Assignment:
Whenever a picture appears, leave it out while repeating all the other data exactly.

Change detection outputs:
·····
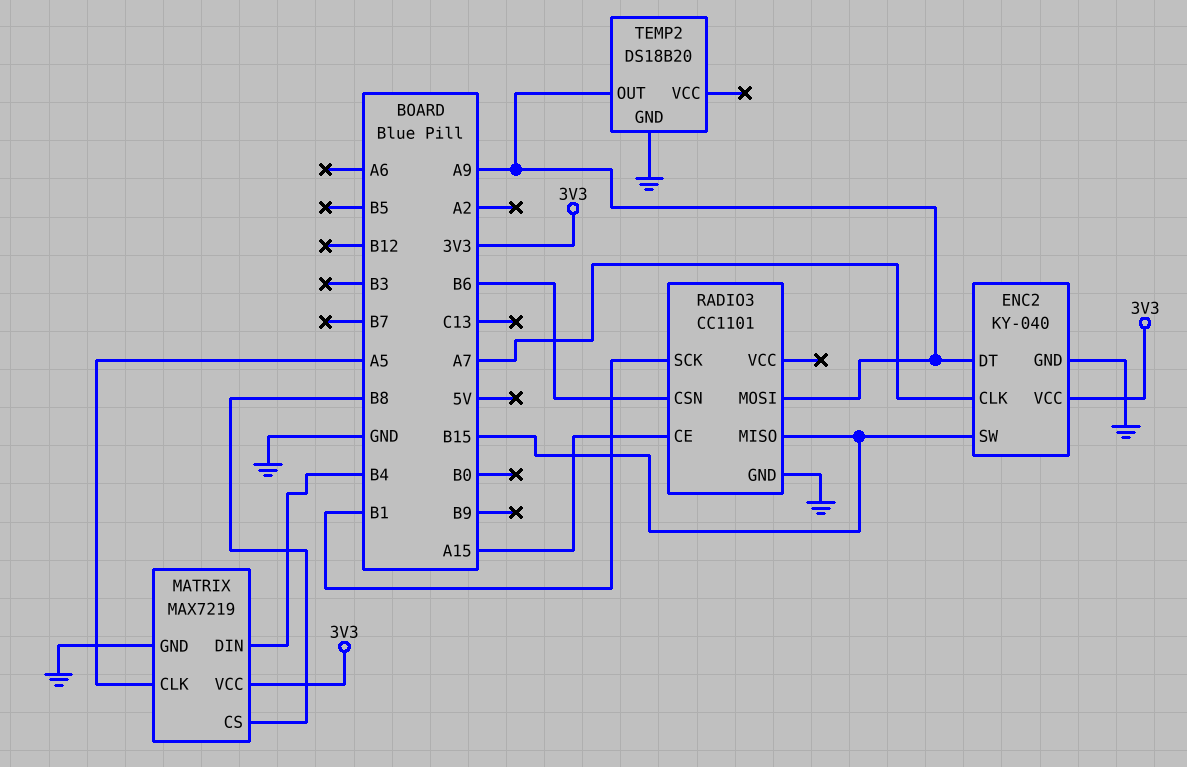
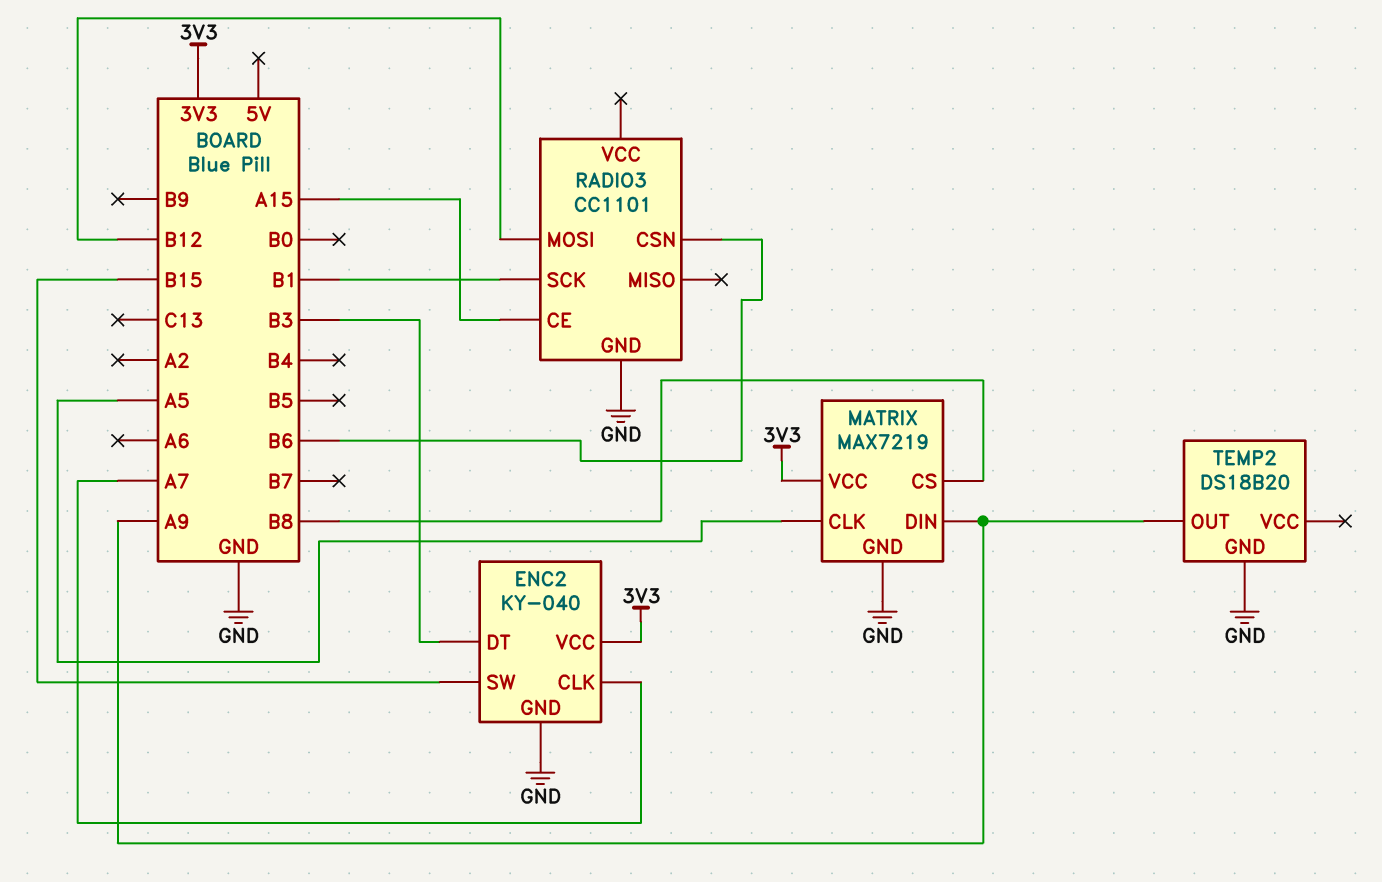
ENC2 pin DT: A9 -> B3
MATRIX pin DIN: B4 -> A9
RADIO3 pin MISO: B15 -> none
RADIO3 pin MOSI: A9 -> B12

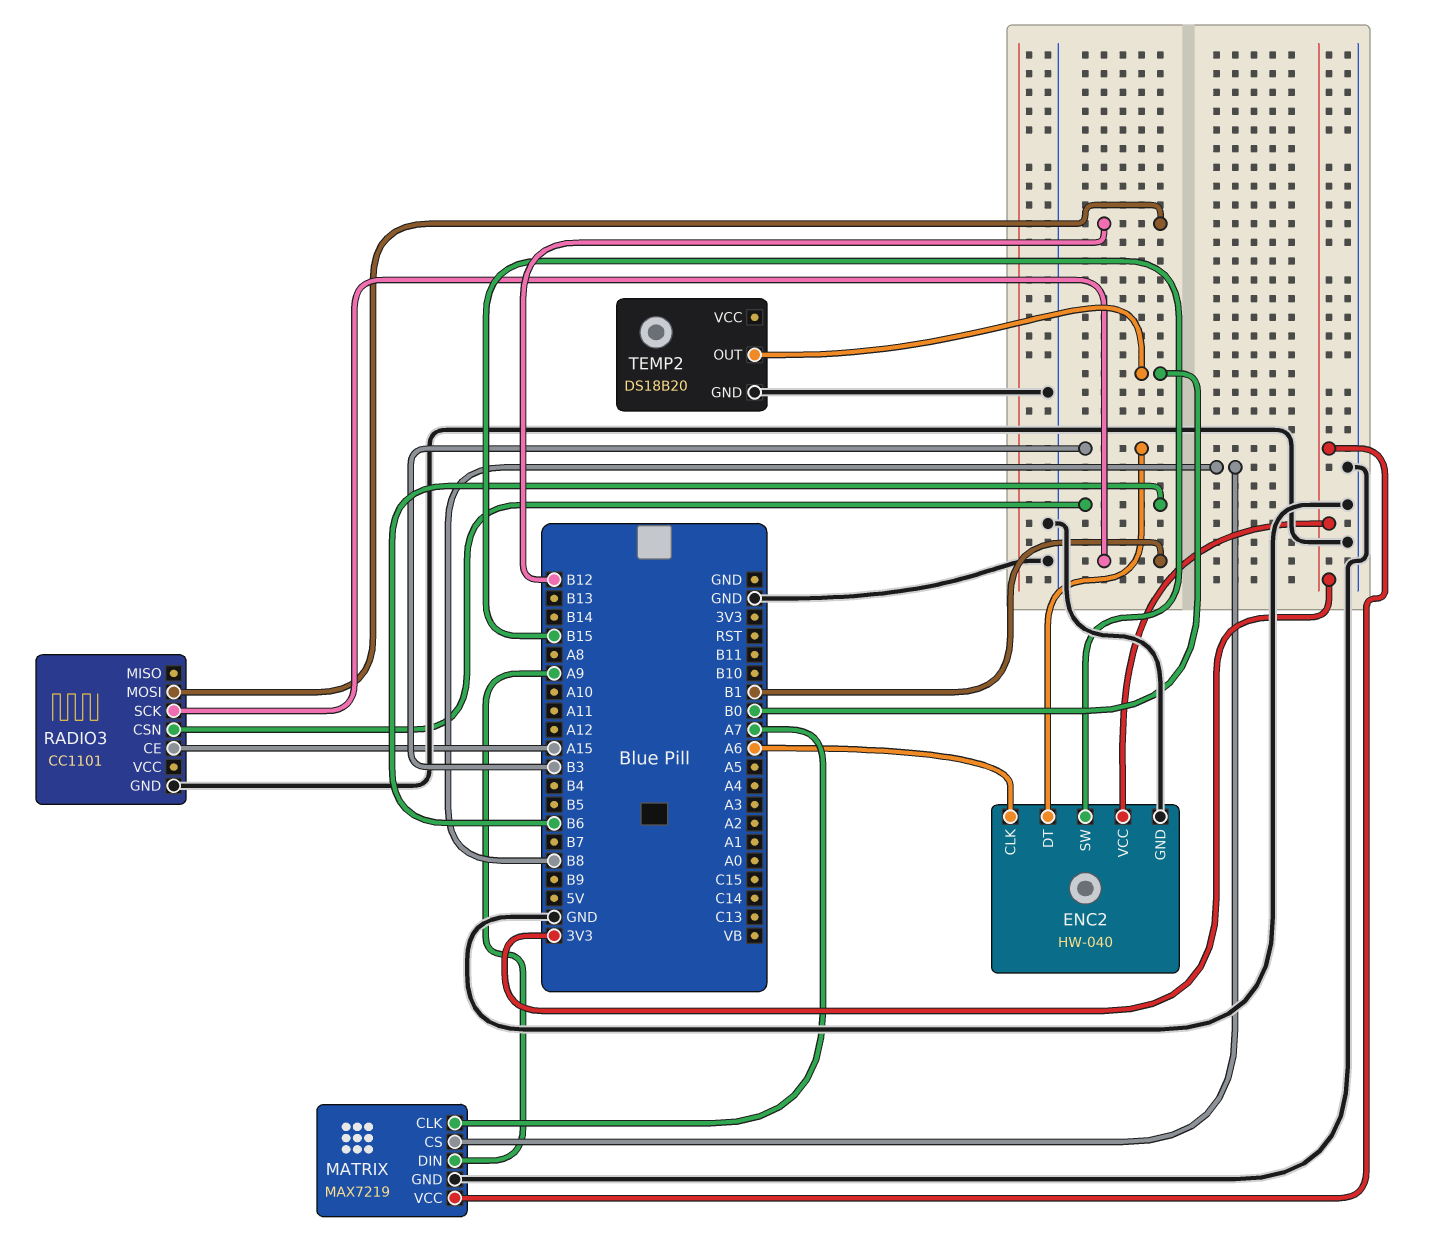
ENC2: KY-040 -> HW-040
ENC2 pin CLK: A7 -> A6
MATRIX pin CLK: A5 -> A7
TEMP2 pin OUT: A9 -> B0

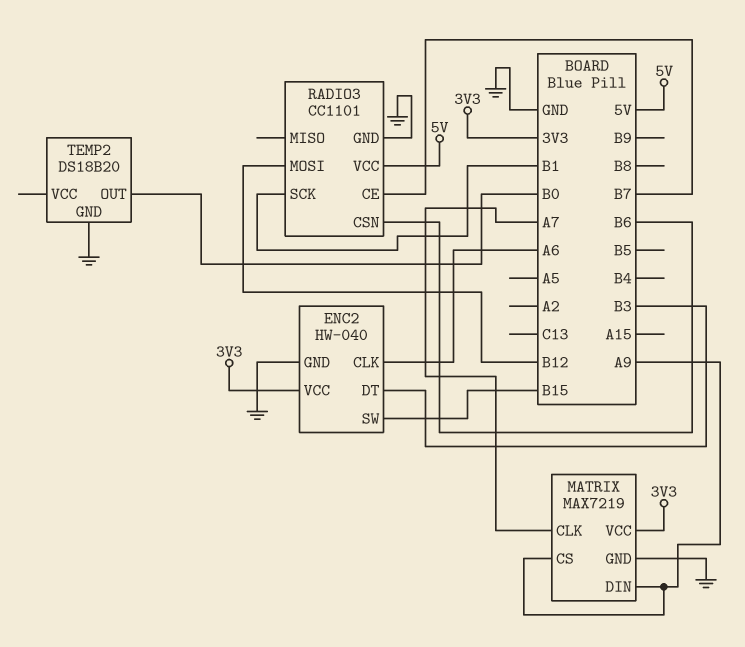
MATRIX pin CS: B8 -> A9
RADIO3 pin CE: A15 -> B7
RADIO3 pin VCC: none -> 5V

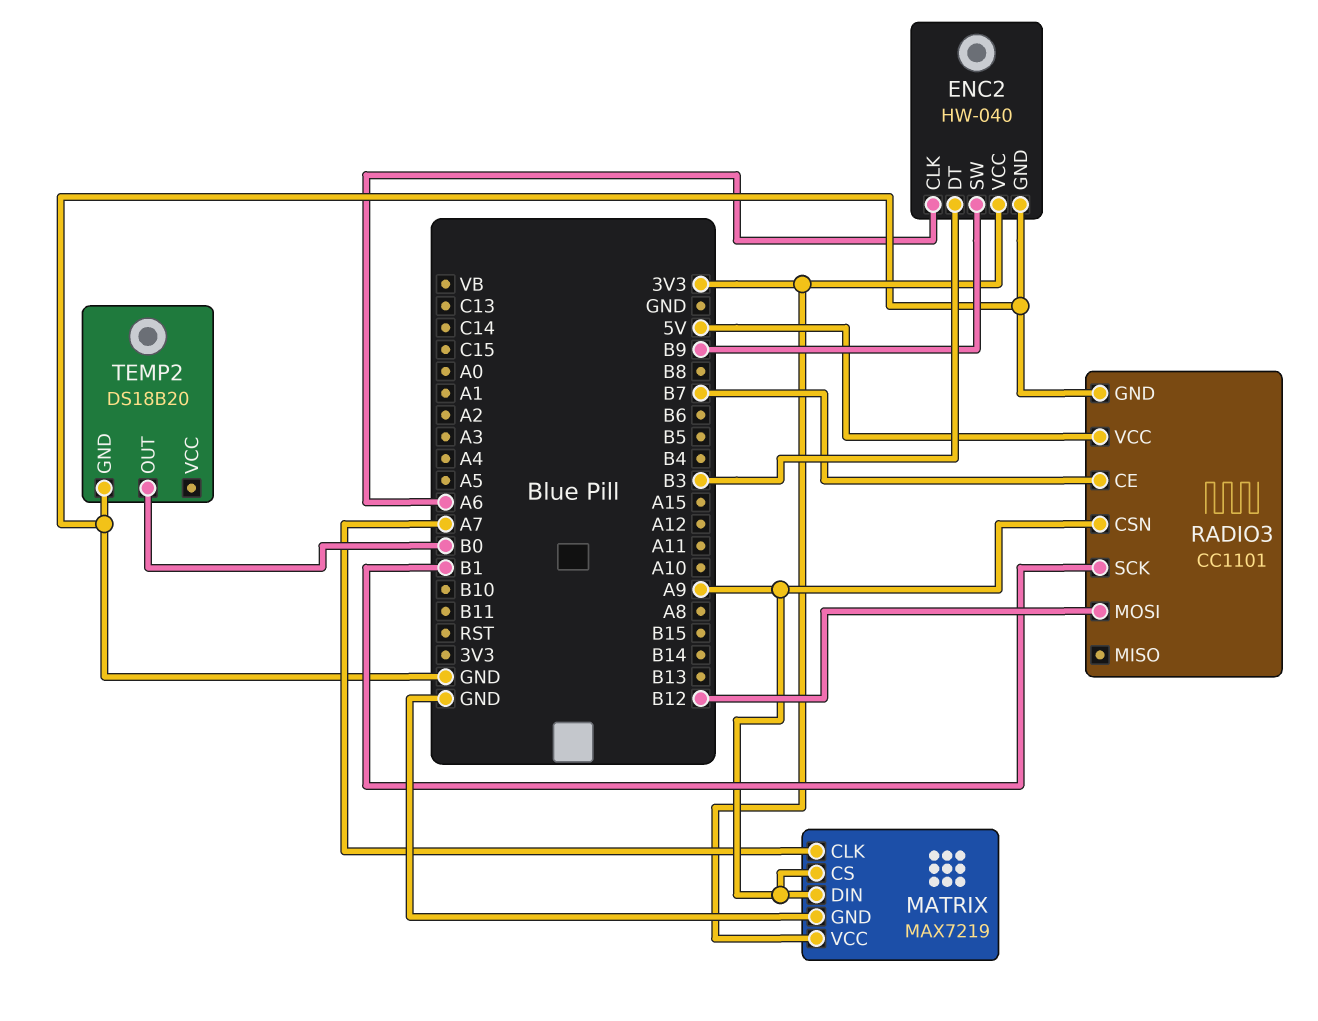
ENC2 pin SW: B15 -> B9
RADIO3 pin CSN: B6 -> A9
·····
Reply:
ENC2 pin DT: A9 -> B3
MATRIX pin DIN: B4 -> A9
RADIO3 pin MISO: B15 -> none
RADIO3 pin MOSI: A9 -> B12

ENC2: KY-040 -> HW-040
ENC2 pin CLK: A7 -> A6
MATRIX pin CLK: A5 -> A7
TEMP2 pin OUT: A9 -> B0

MATRIX pin CS: B8 -> A9
RADIO3 pin CE: A15 -> B7
RADIO3 pin VCC: none -> 5V

ENC2 pin SW: B15 -> B9
RADIO3 pin CSN: B6 -> A9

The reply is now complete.